=== RECORDS TO USE ===
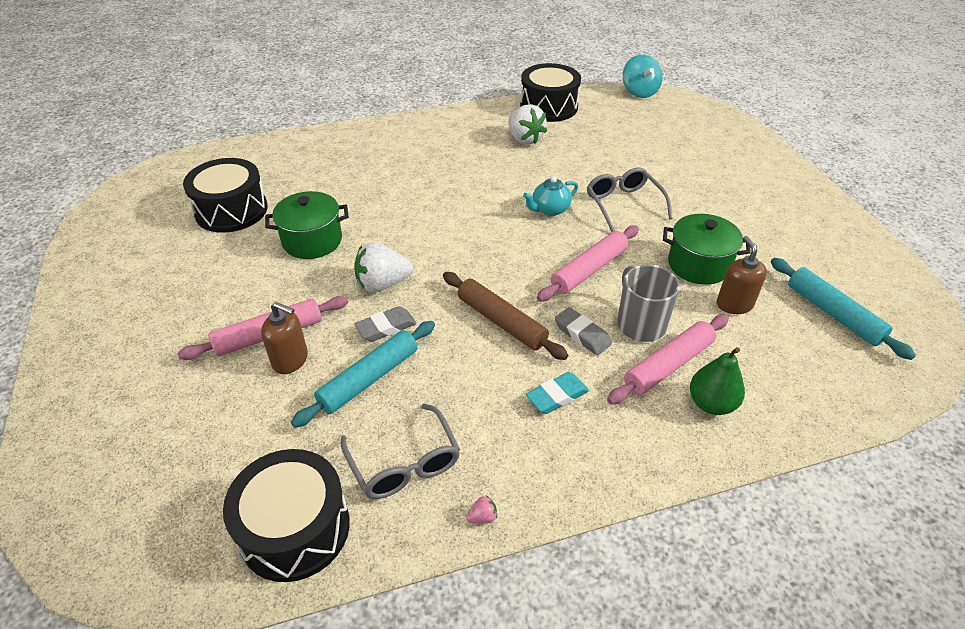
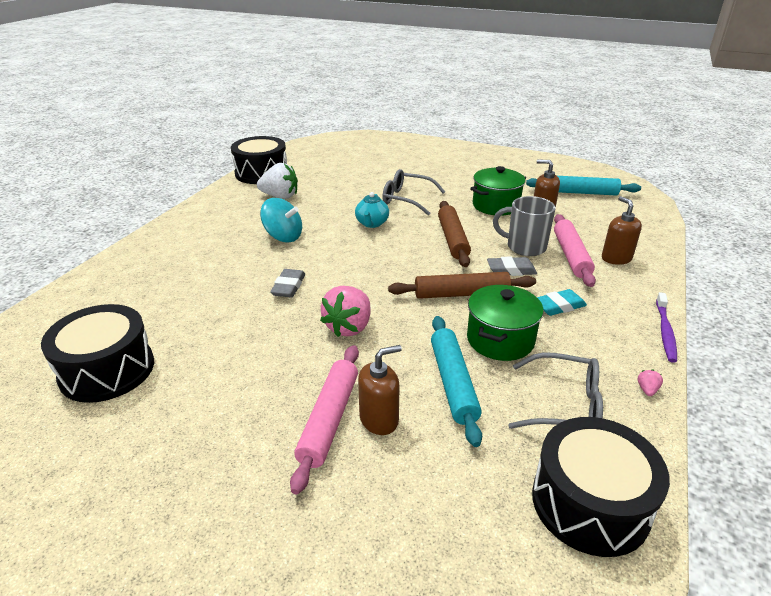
camera: 50 degrees left, 10 degrees down
(312, 241) = (237, 339): green pot -> green pot (500, 340)
(382, 284) = (349, 327): white strawberry -> pink strawberry
(386, 327) = (403, 348): grey eraser -> grey eraser (288, 287)
(557, 396) = (559, 306): turquoise eraser -> turquoise eraser turned 60 degrees clockwise
(589, 270) = (453, 239): pink rolling pin -> brown rolling pin
(603, 499) = (665, 332): none -> purple toothbrush
(639, 92) = (305, 143): turquoise spinning top -> turquoise spinning top (283, 237)
(711, 404) = (616, 258): green pear -> brown soap dispenser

=== WORK ORDER ===
Look through the material and report how many of its lines hold the string "degrees", giving the number only.

=== RESULT OF THE EXERCISE ===
2